» **WHAT NEEDS TO BE DONE**: Each line below from the one containing "R202: 10k (FAN, KEY) -> none" through the one containing "Q5: NPN BC547" should be output exactly as it stands, and no other line should appear.

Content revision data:
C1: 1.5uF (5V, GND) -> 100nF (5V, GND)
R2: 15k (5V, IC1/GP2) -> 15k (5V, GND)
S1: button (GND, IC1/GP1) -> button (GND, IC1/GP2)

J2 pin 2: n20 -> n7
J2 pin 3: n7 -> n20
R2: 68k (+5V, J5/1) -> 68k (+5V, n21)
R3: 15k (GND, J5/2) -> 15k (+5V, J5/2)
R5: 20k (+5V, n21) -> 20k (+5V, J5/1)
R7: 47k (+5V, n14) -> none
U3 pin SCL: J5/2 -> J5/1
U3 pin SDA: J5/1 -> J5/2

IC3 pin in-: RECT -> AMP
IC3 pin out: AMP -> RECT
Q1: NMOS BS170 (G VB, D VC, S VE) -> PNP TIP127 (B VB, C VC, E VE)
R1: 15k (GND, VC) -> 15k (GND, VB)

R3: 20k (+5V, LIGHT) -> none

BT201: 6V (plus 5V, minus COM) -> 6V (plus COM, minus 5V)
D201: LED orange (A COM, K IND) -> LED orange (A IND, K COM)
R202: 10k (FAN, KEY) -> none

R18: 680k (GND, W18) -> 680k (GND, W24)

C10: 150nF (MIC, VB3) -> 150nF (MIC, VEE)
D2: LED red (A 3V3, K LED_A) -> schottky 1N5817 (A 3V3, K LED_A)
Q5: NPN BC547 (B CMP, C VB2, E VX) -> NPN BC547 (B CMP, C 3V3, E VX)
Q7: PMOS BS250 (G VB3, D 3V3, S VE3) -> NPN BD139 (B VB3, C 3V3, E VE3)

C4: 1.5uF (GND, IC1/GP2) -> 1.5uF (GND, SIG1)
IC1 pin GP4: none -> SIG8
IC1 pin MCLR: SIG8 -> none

» **ANSWER FOR THIS EXERCISE**:
R202: 10k (FAN, KEY) -> none

R18: 680k (GND, W18) -> 680k (GND, W24)

C10: 150nF (MIC, VB3) -> 150nF (MIC, VEE)
D2: LED red (A 3V3, K LED_A) -> schottky 1N5817 (A 3V3, K LED_A)
Q5: NPN BC547 (B CMP, C VB2, E VX) -> NPN BC547 (B CMP, C 3V3, E VX)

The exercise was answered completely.